# Task to complete
For each entry, repeat the text exactly and omit any picture it holds.

[Items from a dataset]
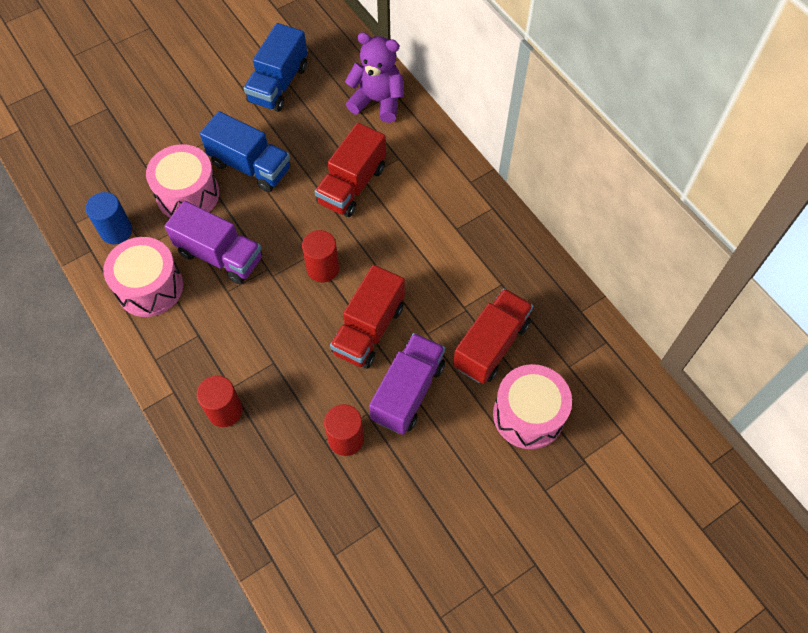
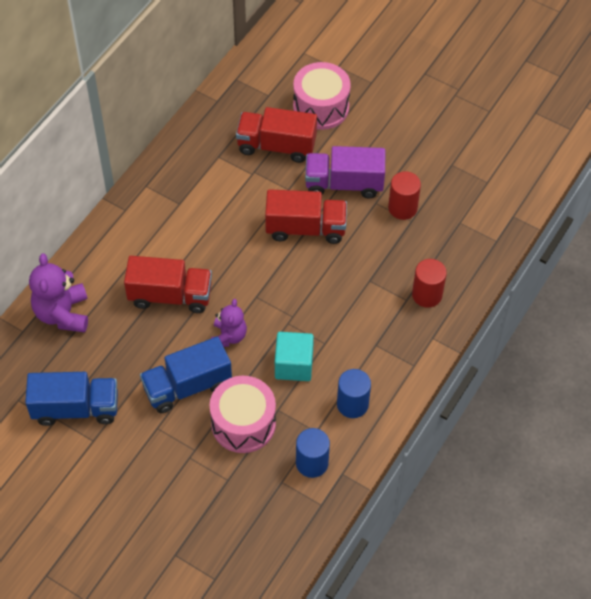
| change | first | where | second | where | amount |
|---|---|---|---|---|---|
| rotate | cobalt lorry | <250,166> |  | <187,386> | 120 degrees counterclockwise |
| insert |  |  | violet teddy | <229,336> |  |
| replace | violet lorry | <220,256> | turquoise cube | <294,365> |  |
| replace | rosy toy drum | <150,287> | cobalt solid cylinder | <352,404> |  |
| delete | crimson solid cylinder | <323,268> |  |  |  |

# Solution for this problem
| change | first | where | second | where | amount |
|---|---|---|---|---|---|
| rotate | cobalt lorry | <250,166> |  | <187,386> | 120 degrees counterclockwise |
| insert |  |  | violet teddy | <229,336> |  |
| replace | violet lorry | <220,256> | turquoise cube | <294,365> |  |
| replace | rosy toy drum | <150,287> | cobalt solid cylinder | <352,404> |  |
| delete | crimson solid cylinder | <323,268> |  |  |  |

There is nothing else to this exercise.